BEGIN Data for this task
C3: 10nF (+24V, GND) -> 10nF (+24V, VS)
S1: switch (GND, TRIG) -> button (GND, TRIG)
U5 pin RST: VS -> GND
END Data for this task
BEGIN Data for this task
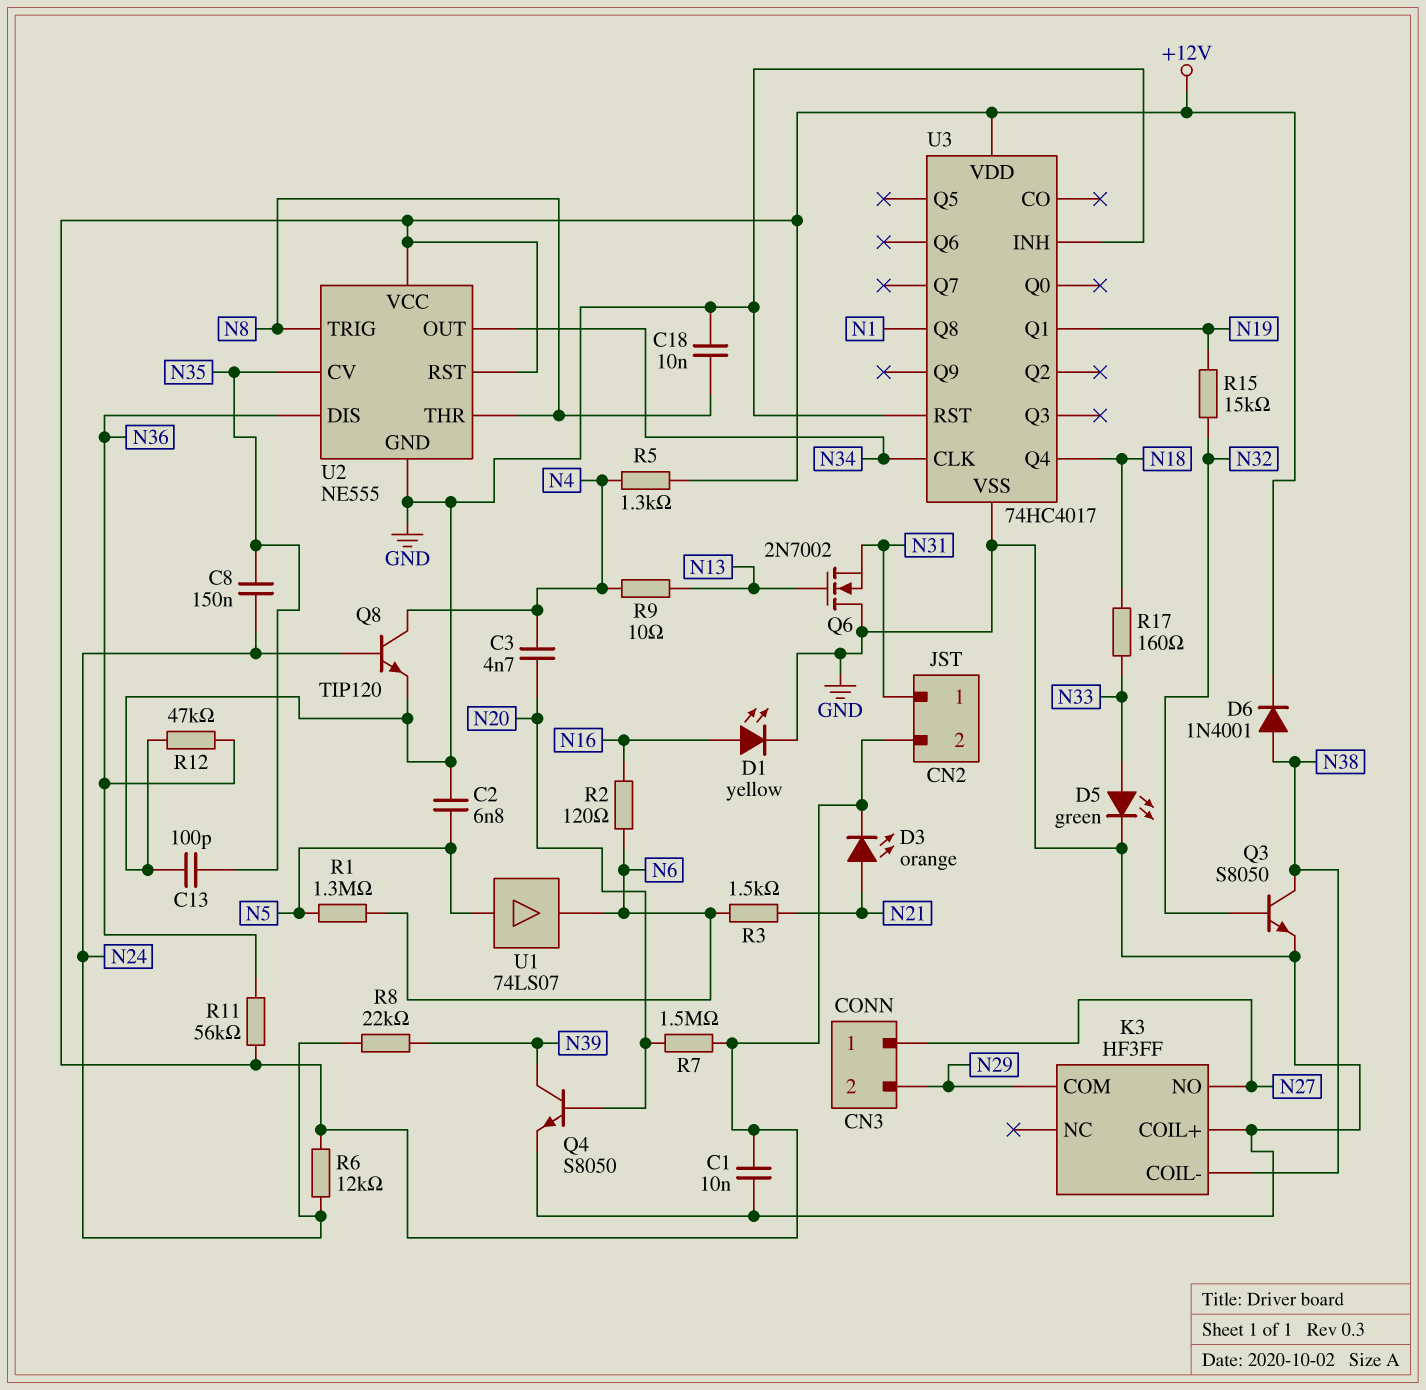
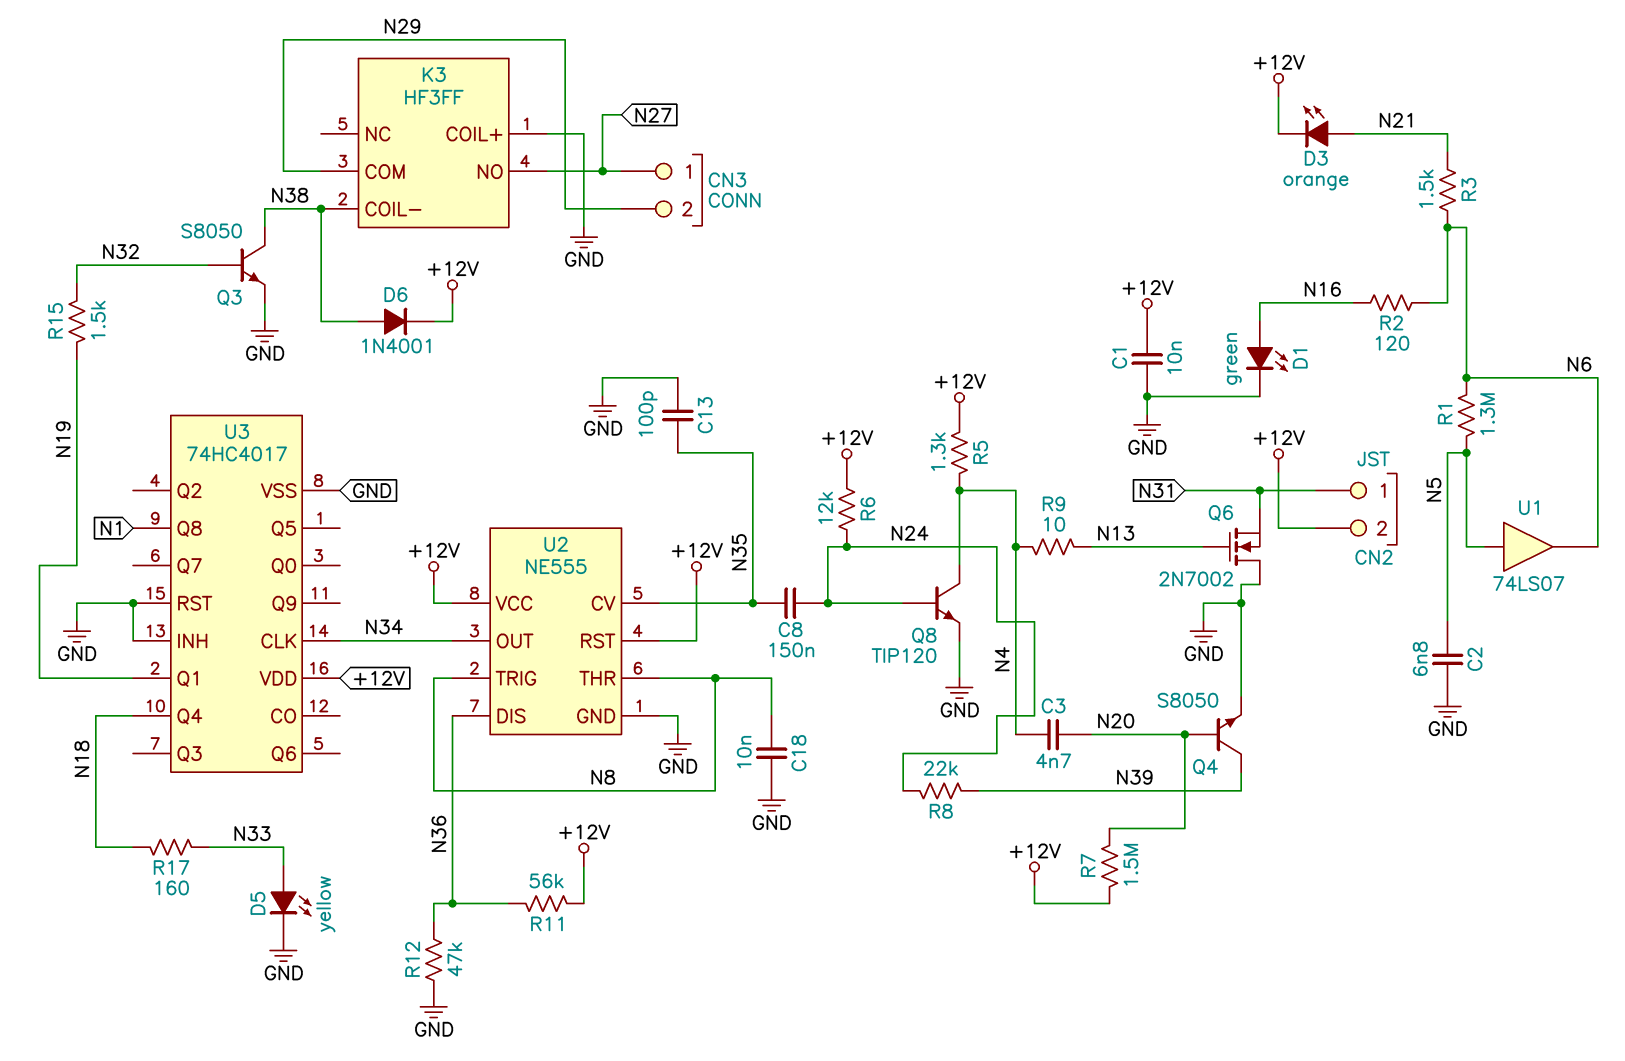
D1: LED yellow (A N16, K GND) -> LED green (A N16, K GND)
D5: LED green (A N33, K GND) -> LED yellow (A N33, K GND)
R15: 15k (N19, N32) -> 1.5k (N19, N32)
END Data for this task
* [Work task]: Across the listing above, how many lines carry "green"? Give only the number.

* [Exercise result]: 2